EXERCISE DETAILS ▸ The tail of the records, from the line containing "red bottle [251,253,284,309]" through the final line, should be printed exactly and on its own.
*** Opening SOURCE MATERIAL ***
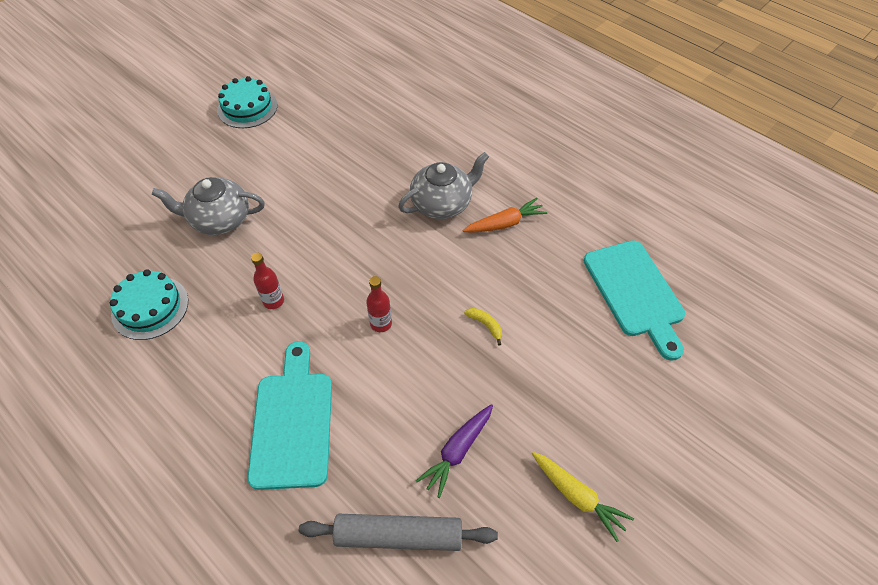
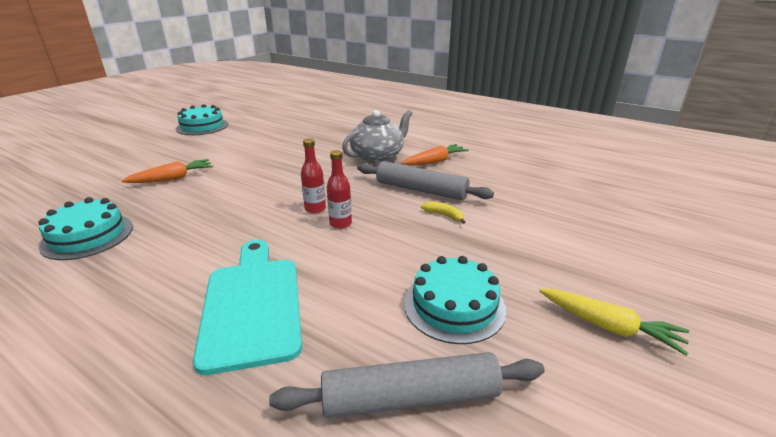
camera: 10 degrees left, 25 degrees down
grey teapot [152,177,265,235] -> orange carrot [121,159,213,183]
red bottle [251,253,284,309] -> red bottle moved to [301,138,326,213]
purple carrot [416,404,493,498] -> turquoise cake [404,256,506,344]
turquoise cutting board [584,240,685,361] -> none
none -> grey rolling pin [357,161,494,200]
*** Closing SOURCE MATERIAL ***
ANSWER TO THIS EXERCISE ▸
red bottle [251,253,284,309] -> red bottle moved to [301,138,326,213]
purple carrot [416,404,493,498] -> turquoise cake [404,256,506,344]
turquoise cutting board [584,240,685,361] -> none
none -> grey rolling pin [357,161,494,200]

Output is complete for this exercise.